(Image sets with object changes)
━━━━━━━━━━

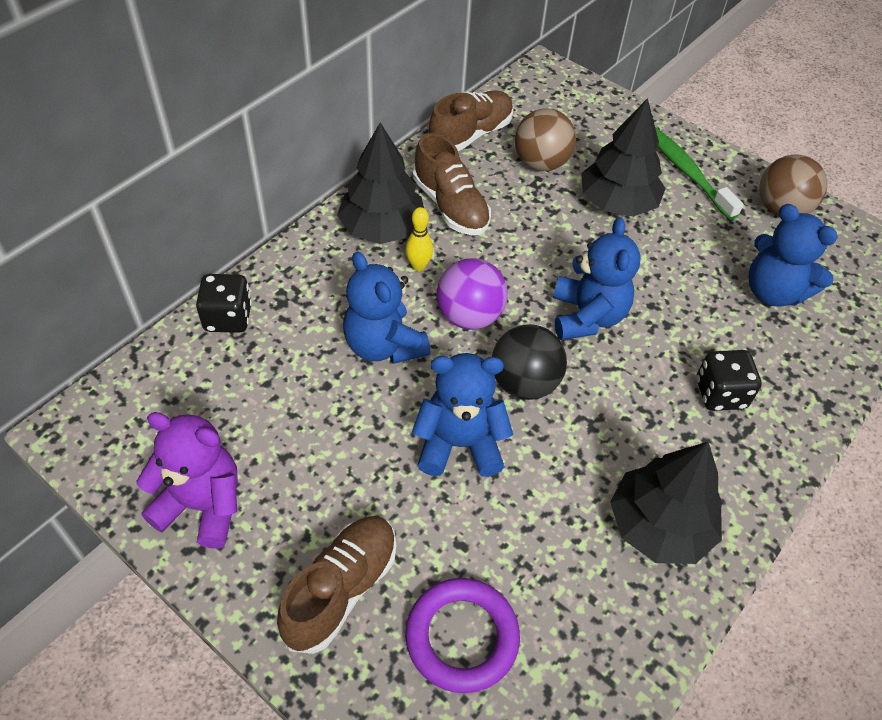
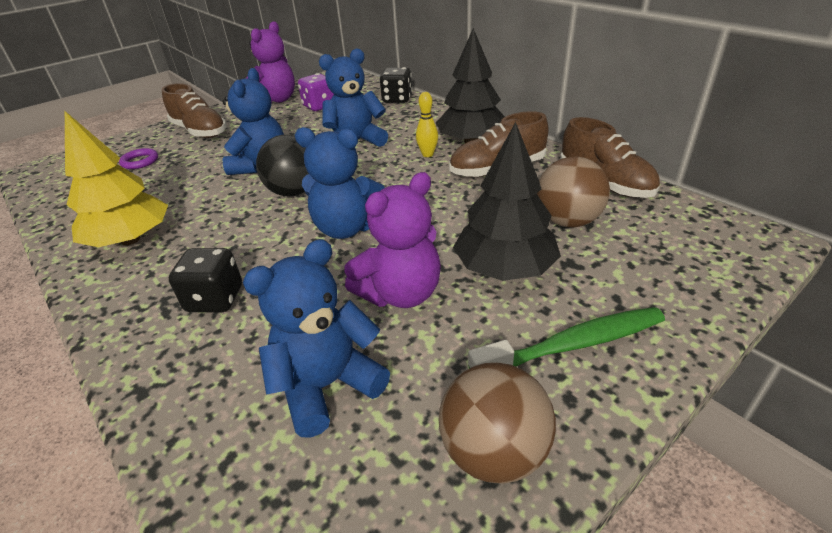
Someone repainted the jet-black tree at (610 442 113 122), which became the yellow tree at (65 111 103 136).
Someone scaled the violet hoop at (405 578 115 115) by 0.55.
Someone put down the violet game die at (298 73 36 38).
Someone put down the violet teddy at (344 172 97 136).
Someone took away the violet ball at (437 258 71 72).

━━━━━━━━━━

WHAT YOU SHOULD DO -
When you write out the data, keep every line exact and drop the pictures.

RESPONSE -
Someone repainted the jet-black tree at (610 442 113 122), which became the yellow tree at (65 111 103 136).
Someone scaled the violet hoop at (405 578 115 115) by 0.55.
Someone put down the violet game die at (298 73 36 38).
Someone put down the violet teddy at (344 172 97 136).
Someone took away the violet ball at (437 258 71 72).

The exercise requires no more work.